§ PROBLEM TO WORK ON
Retype, without changes, every line from the line that contains "yellow arrow: rotated 78 degrees clockwise" through the final line of the records. Exclude pictures.

-=-=-=-=-

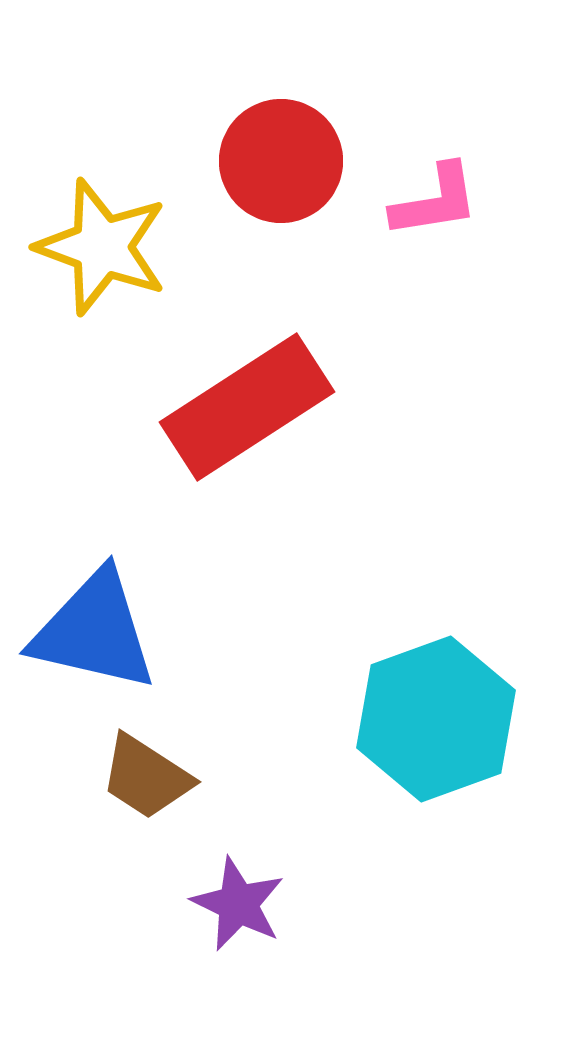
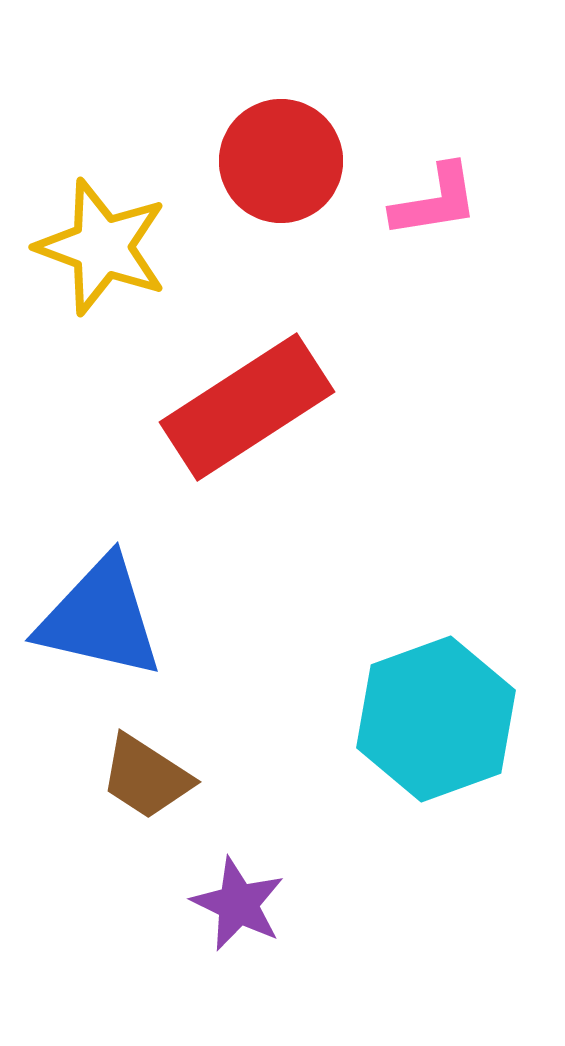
blue triangle: moved 6 px right, 13 px up
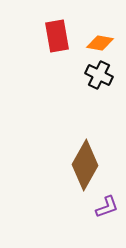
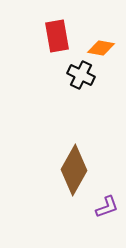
orange diamond: moved 1 px right, 5 px down
black cross: moved 18 px left
brown diamond: moved 11 px left, 5 px down
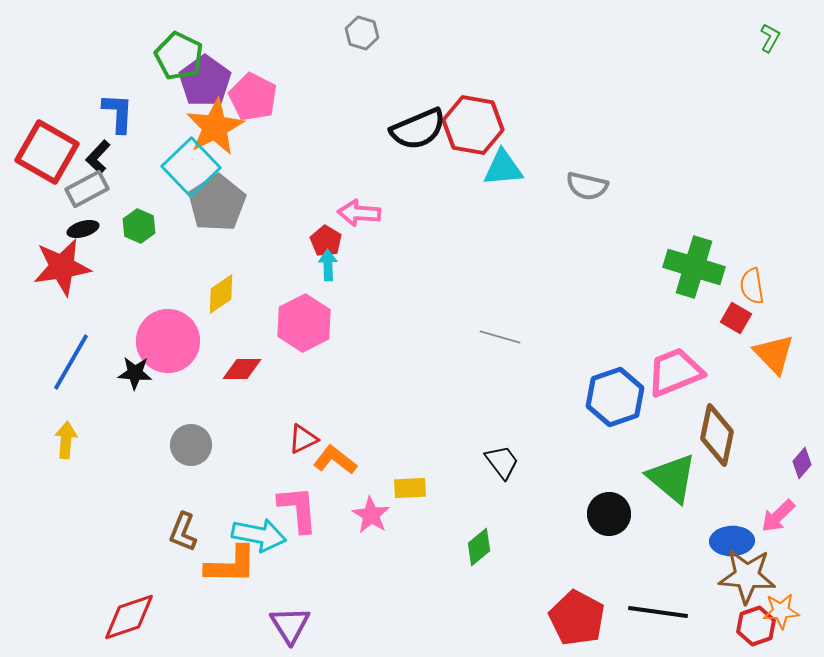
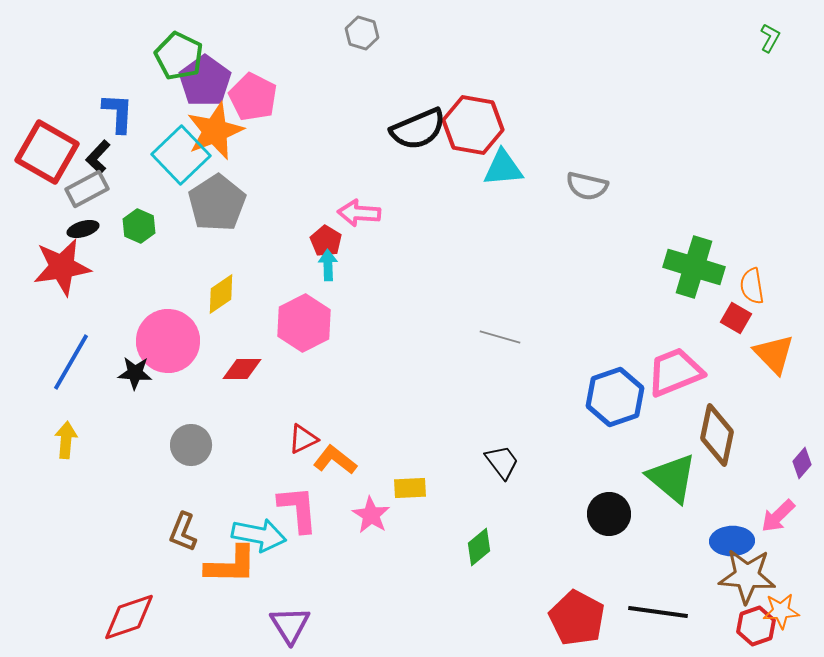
orange star at (215, 127): moved 4 px down; rotated 6 degrees clockwise
cyan square at (191, 167): moved 10 px left, 12 px up
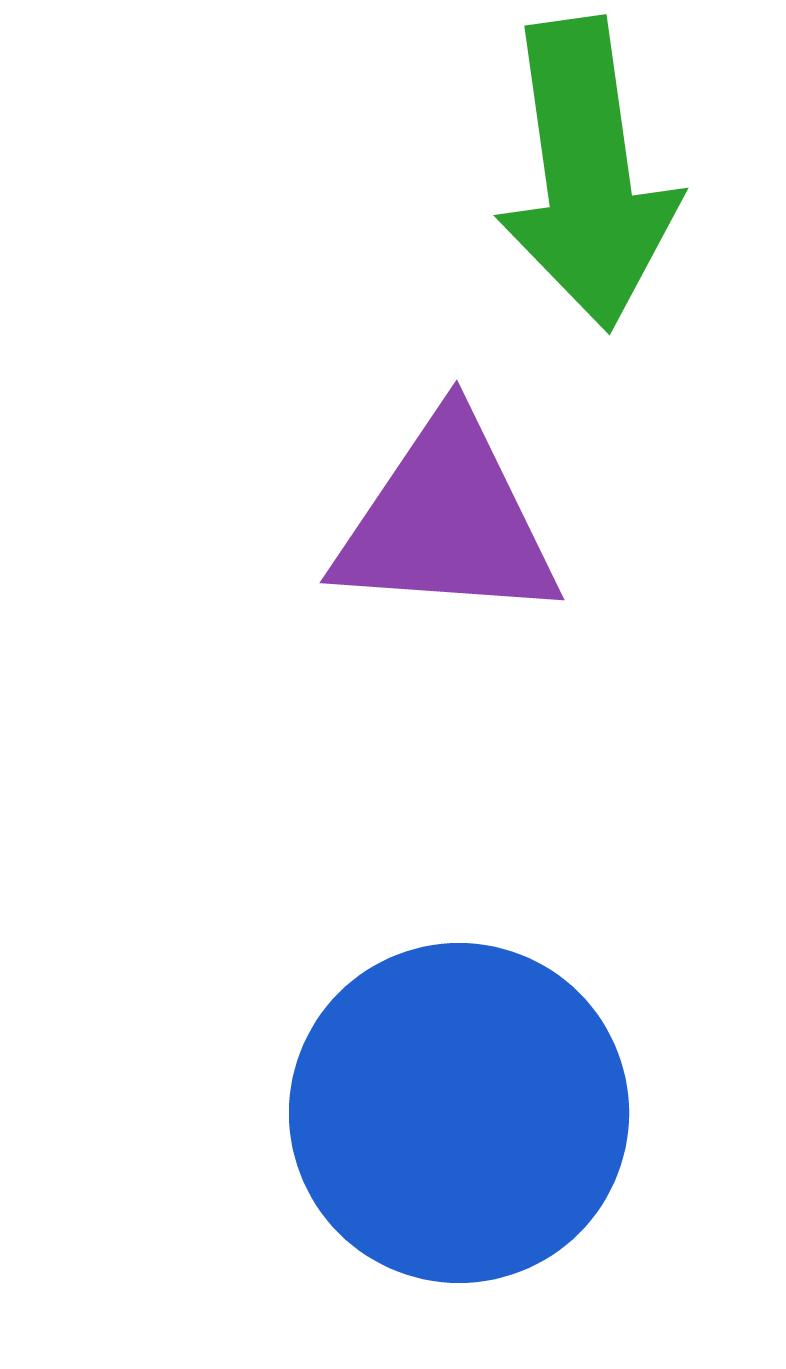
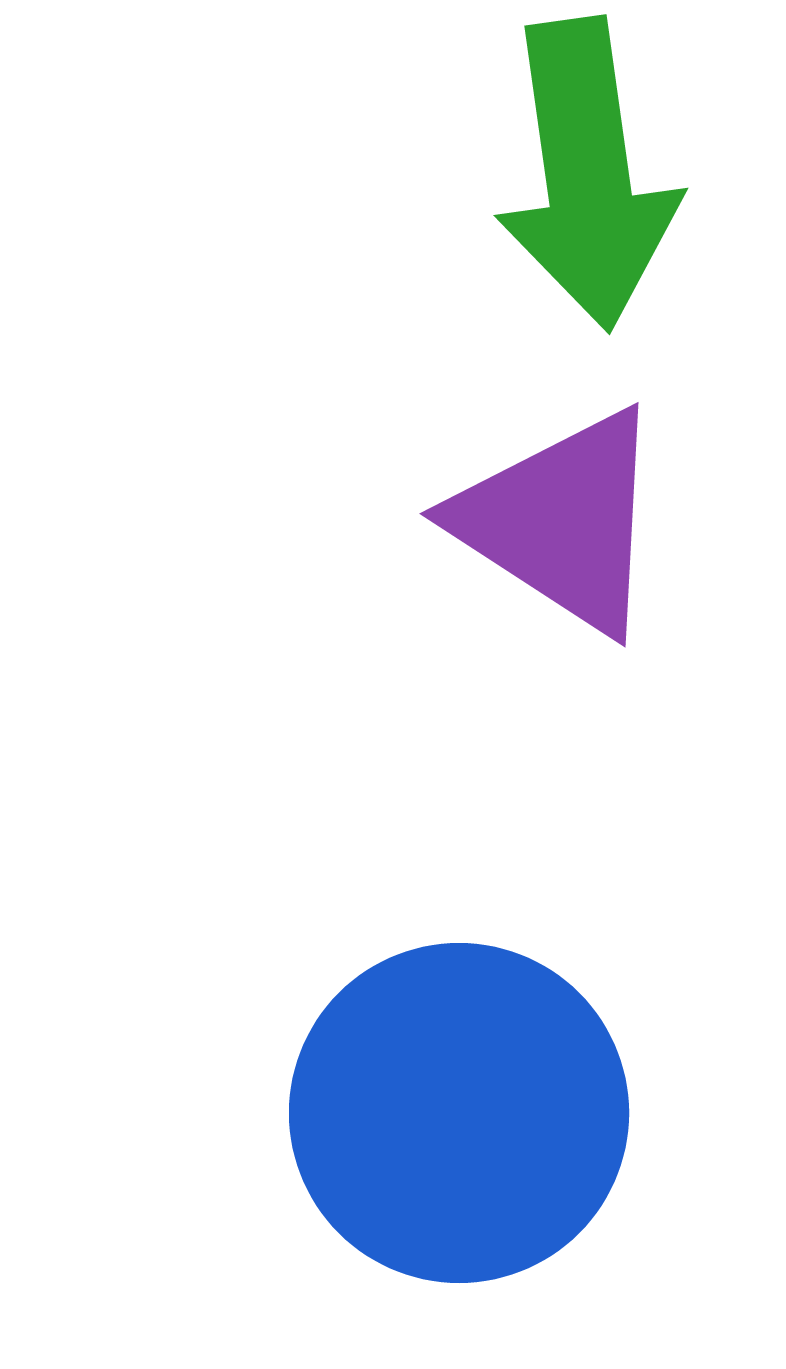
purple triangle: moved 114 px right; rotated 29 degrees clockwise
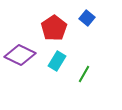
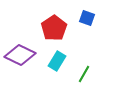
blue square: rotated 21 degrees counterclockwise
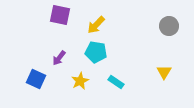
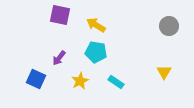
yellow arrow: rotated 78 degrees clockwise
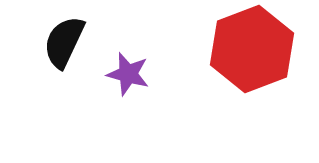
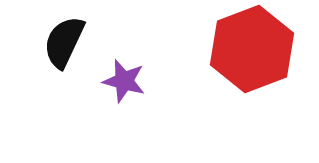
purple star: moved 4 px left, 7 px down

-=-=-=-=-

§ EXERCISE RESULT
yellow arrow: rotated 78 degrees clockwise
purple star: moved 4 px left, 7 px down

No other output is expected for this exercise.